PROVIDED DATA:
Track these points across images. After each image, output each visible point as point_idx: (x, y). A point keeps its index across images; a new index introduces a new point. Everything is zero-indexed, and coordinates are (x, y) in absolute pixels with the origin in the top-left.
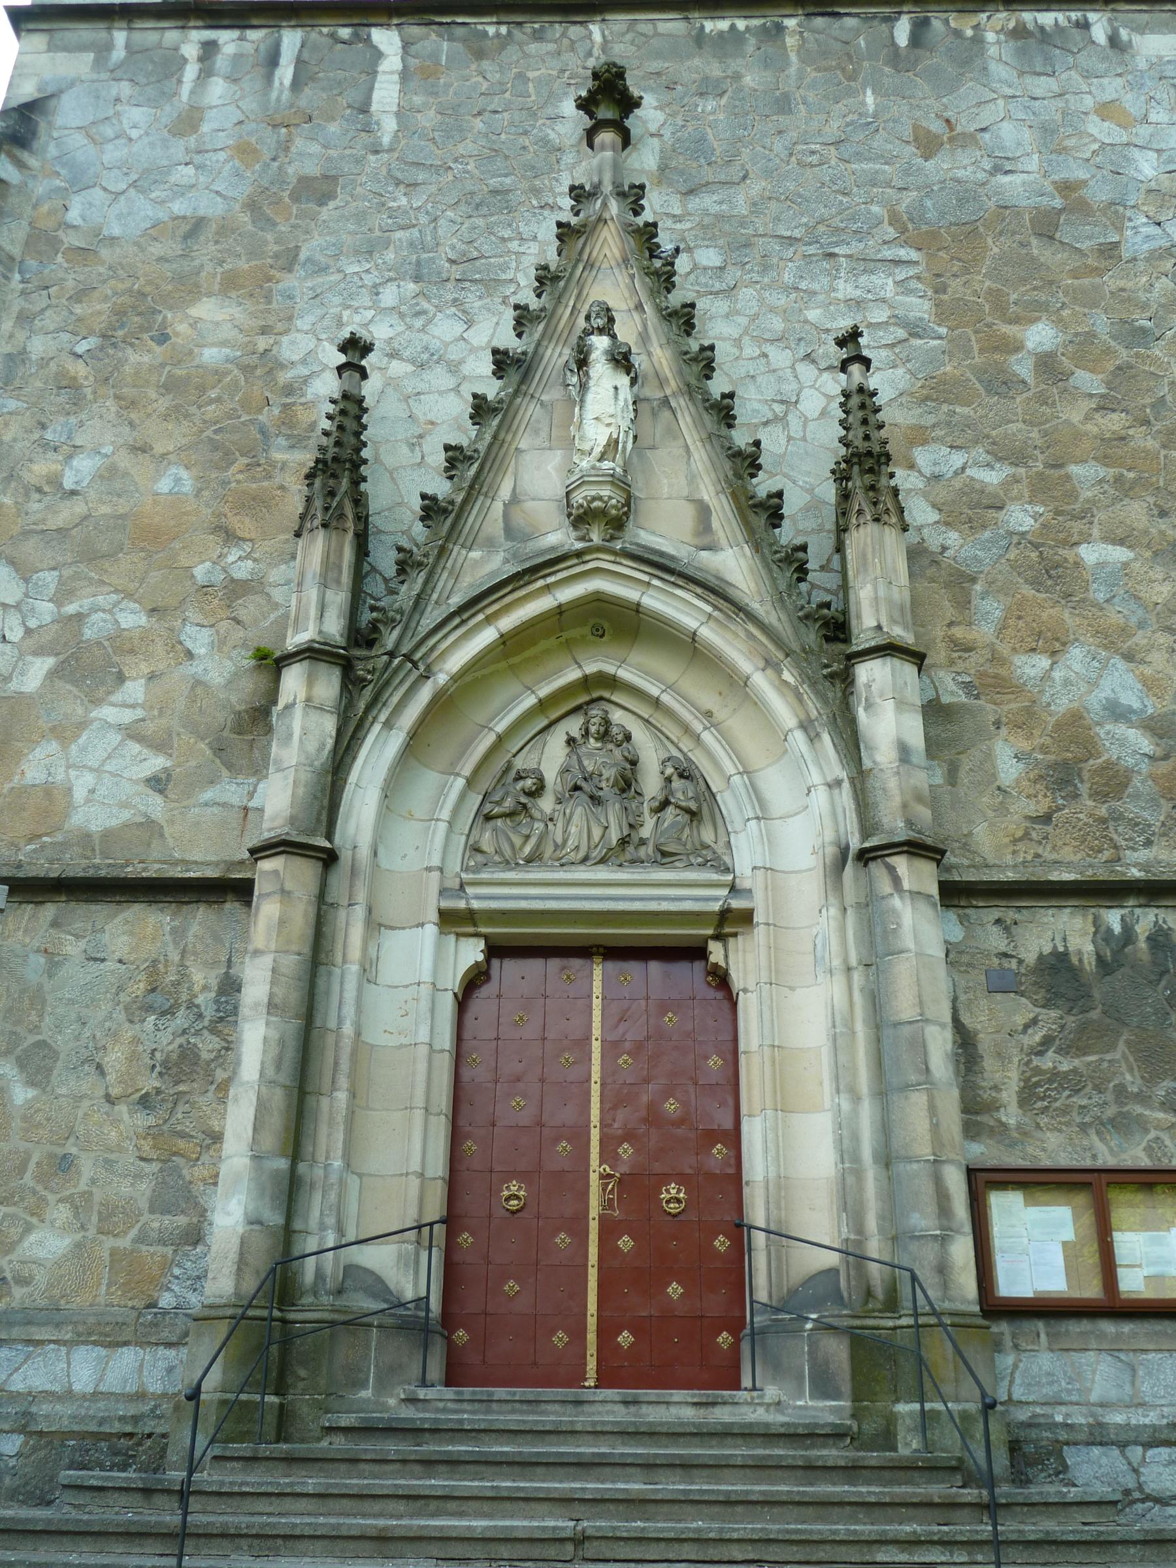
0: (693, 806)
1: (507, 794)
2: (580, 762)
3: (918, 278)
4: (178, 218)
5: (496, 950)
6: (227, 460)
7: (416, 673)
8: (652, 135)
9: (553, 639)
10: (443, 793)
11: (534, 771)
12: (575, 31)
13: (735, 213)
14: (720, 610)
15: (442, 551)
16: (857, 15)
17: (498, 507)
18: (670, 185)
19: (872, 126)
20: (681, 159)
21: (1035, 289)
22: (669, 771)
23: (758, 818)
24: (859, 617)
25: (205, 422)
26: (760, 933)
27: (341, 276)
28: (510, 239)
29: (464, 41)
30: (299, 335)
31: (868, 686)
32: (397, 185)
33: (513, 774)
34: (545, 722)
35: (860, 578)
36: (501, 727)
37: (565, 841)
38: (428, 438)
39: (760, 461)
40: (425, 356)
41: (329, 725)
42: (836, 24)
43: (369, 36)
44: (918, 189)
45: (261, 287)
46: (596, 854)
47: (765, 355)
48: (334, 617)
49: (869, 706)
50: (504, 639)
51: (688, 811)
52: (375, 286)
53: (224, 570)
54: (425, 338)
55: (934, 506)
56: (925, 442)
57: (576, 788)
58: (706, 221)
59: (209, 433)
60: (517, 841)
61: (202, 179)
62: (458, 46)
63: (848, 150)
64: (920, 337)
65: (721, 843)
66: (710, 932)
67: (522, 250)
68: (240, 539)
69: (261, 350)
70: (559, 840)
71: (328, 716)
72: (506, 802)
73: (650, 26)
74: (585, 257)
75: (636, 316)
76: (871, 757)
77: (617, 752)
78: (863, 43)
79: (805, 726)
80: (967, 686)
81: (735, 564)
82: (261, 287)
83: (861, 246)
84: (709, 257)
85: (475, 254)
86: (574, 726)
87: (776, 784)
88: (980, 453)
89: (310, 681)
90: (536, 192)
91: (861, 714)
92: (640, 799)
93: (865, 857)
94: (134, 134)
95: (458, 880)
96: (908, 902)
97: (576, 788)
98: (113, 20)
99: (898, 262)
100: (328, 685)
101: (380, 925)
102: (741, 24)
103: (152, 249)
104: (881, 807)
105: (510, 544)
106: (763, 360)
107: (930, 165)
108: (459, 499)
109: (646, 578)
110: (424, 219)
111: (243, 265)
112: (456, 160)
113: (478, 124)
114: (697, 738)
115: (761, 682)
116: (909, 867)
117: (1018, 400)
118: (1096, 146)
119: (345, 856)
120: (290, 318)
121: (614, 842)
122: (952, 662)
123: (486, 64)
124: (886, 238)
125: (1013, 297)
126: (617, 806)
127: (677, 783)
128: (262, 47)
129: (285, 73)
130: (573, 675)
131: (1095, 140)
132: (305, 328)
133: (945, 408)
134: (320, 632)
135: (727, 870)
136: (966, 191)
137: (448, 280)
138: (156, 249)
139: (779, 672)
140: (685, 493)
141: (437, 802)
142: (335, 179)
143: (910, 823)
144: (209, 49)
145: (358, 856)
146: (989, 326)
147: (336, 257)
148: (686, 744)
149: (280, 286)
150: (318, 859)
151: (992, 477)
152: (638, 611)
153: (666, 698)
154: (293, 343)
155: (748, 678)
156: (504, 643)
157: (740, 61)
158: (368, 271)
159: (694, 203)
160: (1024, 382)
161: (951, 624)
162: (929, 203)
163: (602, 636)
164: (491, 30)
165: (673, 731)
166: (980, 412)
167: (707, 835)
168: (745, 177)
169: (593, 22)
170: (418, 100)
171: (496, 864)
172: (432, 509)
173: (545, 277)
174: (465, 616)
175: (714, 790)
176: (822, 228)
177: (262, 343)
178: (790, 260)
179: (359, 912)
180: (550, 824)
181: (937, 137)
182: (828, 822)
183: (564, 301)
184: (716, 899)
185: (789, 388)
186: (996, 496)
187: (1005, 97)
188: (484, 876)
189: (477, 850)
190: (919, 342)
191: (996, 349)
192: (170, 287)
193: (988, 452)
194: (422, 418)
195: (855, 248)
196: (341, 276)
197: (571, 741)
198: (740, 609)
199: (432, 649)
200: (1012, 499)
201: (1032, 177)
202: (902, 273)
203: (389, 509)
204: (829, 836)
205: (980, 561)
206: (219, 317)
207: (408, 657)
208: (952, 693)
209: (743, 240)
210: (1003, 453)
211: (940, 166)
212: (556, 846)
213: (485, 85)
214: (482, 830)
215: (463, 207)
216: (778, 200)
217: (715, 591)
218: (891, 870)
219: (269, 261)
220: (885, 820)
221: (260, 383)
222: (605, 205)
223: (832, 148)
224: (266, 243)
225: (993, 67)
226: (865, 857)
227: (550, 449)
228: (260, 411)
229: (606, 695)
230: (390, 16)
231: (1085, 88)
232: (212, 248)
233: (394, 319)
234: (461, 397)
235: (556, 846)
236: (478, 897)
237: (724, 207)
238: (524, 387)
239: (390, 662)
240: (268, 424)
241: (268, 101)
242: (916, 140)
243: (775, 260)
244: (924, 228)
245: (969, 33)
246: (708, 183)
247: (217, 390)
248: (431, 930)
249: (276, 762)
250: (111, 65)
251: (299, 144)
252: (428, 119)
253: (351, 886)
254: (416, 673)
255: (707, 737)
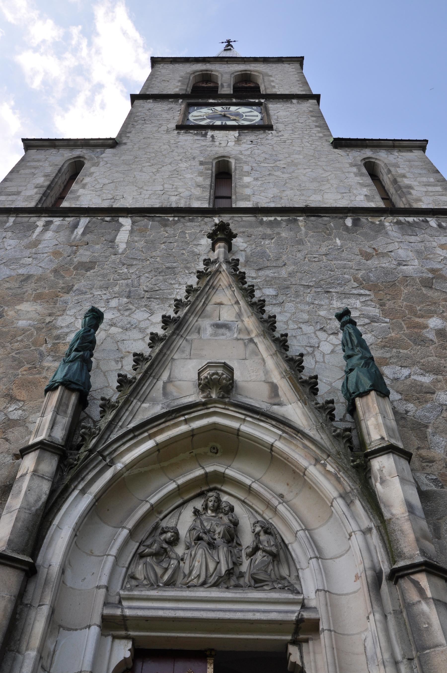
0: (274, 549)
1: (155, 541)
2: (202, 523)
3: (371, 301)
4: (20, 275)
5: (140, 653)
6: (20, 364)
7: (104, 463)
8: (241, 251)
9: (188, 453)
10: (114, 538)
11: (172, 528)
12: (206, 220)
13: (281, 276)
14: (287, 433)
15: (127, 402)
16: (328, 217)
17: (160, 384)
18: (250, 267)
19: (341, 249)
20: (255, 258)
21: (428, 305)
22: (258, 529)
23: (316, 557)
24: (369, 434)
25: (12, 349)
26: (324, 637)
27: (92, 295)
28: (174, 284)
29: (159, 221)
30: (67, 317)
31: (381, 470)
32: (123, 265)
33: (159, 531)
34: (180, 501)
35: (367, 415)
36: (154, 500)
37: (191, 572)
38: (126, 359)
39: (303, 364)
40: (129, 326)
41: (46, 487)
42: (320, 220)
43: (118, 220)
44: (365, 270)
45: (53, 299)
46: (212, 580)
47: (300, 328)
48: (60, 430)
49: (383, 482)
50: (159, 447)
51: (270, 553)
52: (107, 299)
53: (6, 415)
54: (129, 319)
55: (397, 392)
56: (387, 364)
57: (199, 538)
58: (268, 279)
59: (13, 354)
60: (159, 571)
61: (34, 262)
62: (157, 223)
63: (329, 257)
64: (376, 322)
65: (293, 577)
66: (289, 638)
67: (180, 287)
68: (18, 400)
69: (47, 322)
70: (187, 572)
71: (45, 482)
72: (154, 546)
73: (240, 218)
74: (211, 284)
75: (236, 307)
76: (389, 511)
77: (226, 519)
78: (332, 225)
79: (343, 496)
80: (435, 481)
81: (295, 411)
82: (53, 299)
83: (342, 289)
84: (270, 291)
85: (157, 289)
86: (199, 504)
87: (327, 536)
88: (416, 369)
89: (39, 461)
90: (188, 268)
91: (379, 487)
92: (240, 548)
93: (396, 576)
94: (9, 248)
95: (117, 598)
96: (433, 606)
97: (199, 538)
98: (10, 214)
99: (361, 295)
100: (49, 465)
101: (60, 626)
102: (279, 219)
103: (5, 285)
104: (401, 542)
105: (165, 401)
106: (300, 330)
107: (369, 262)
108: (139, 377)
109: (243, 417)
110: (134, 276)
111: (46, 291)
112: (151, 258)
113: (163, 246)
114: (275, 510)
115: (314, 472)
116: (429, 581)
117: (431, 347)
118: (442, 258)
119: (43, 573)
120: (64, 310)
121: (223, 572)
122: (423, 468)
123: (167, 228)
124: (354, 286)
125: (418, 308)
126: (225, 549)
127: (263, 537)
128: (71, 222)
129: (80, 230)
130: (199, 472)
131: (441, 256)
132: (71, 314)
133: (394, 350)
134: (50, 436)
135: (298, 593)
136: (388, 271)
137: (143, 298)
138: (7, 285)
139: (324, 466)
140: (263, 379)
141: (109, 544)
142: (95, 263)
143: (423, 552)
144: (48, 225)
145: (51, 571)
146: (410, 318)
147: (91, 289)
148: (268, 515)
149: (62, 299)
150: (23, 570)
151: (427, 379)
152: (238, 435)
153: (255, 486)
154: (63, 319)
155: (306, 469)
156: (158, 450)
157: (279, 229)
158: (105, 294)
159: (261, 273)
160: (431, 340)
161: (418, 448)
162: (371, 275)
163: (216, 453)
164: (171, 219)
165: (260, 507)
166: (413, 352)
167: (284, 572)
168: (285, 265)
169: (215, 217)
170: (136, 239)
171: (144, 585)
172: (123, 381)
173: (190, 290)
174: (137, 433)
175: (287, 542)
176: (322, 282)
177: (48, 319)
178: (309, 293)
179: (45, 610)
180: (182, 563)
181: (370, 253)
182: (365, 554)
183: (200, 299)
184: (293, 612)
185: (314, 341)
186: (429, 388)
187: (398, 242)
188: (136, 593)
189: (133, 577)
190: (376, 324)
191: (415, 327)
192: (9, 298)
193: (421, 369)
194: (124, 350)
195: (339, 289)
196: (92, 295)
197: (196, 512)
198: (298, 431)
199: (115, 450)
200: (439, 389)
201: (416, 267)
202: (363, 299)
203: (101, 389)
204: (368, 564)
205: (428, 418)
206: (29, 309)
207: (100, 453)
208: (427, 485)
209: (286, 286)
210: (427, 369)
211: (373, 263)
212: (185, 576)
213: (167, 235)
214: (138, 564)
215: (153, 273)
216: (301, 272)
217: (283, 423)
218: (416, 584)
219: (59, 290)
220: (406, 550)
221: (44, 334)
222: (220, 266)
223: (324, 256)
224: (59, 283)
225: (390, 233)
226: (396, 576)
227: (190, 359)
228: (41, 346)
229: (219, 486)
230: (128, 214)
231: (431, 239)
232: (33, 285)
233: (115, 312)
234: (145, 342)
235: (185, 576)
236: (130, 608)
237: (276, 274)
238: (178, 332)
239: (89, 456)
240: (45, 351)
241: (70, 238)
242: (361, 254)
243: (302, 293)
244: (371, 283)
245: (378, 223)
246: (267, 267)
247: (22, 337)
248: (95, 630)
249: (8, 507)
250: (5, 227)
251: (81, 251)
252: (141, 244)
253: (43, 592)
254: (104, 463)
255: (281, 508)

OBJECTIVE: Please copy the listing above word for word, from its first line through the line containing "40: (425, 356)", including both of those lines, and leave the pictures out.

RESULT BELOW:
Track these points across images. After each image, output each visible point as point_idx: (x, y). A point keeps its index across images; a new index introduces a new point. Everything is zero-indexed, and coordinates are (x, y) in absolute pixels with the origin in the top-left.
0: (693, 806)
1: (507, 794)
2: (580, 762)
3: (918, 278)
4: (178, 218)
5: (496, 950)
6: (227, 460)
7: (416, 673)
8: (652, 135)
9: (553, 639)
10: (443, 793)
11: (534, 771)
12: (575, 31)
13: (735, 213)
14: (720, 610)
15: (442, 551)
16: (857, 15)
17: (498, 507)
18: (670, 185)
19: (872, 126)
20: (681, 159)
21: (1035, 289)
22: (669, 771)
23: (758, 818)
24: (859, 617)
25: (205, 422)
26: (760, 933)
27: (341, 276)
28: (510, 239)
29: (464, 41)
30: (299, 335)
31: (868, 686)
32: (397, 185)
33: (513, 774)
34: (545, 722)
35: (860, 578)
36: (501, 727)
37: (565, 841)
38: (428, 438)
39: (760, 461)
40: (425, 356)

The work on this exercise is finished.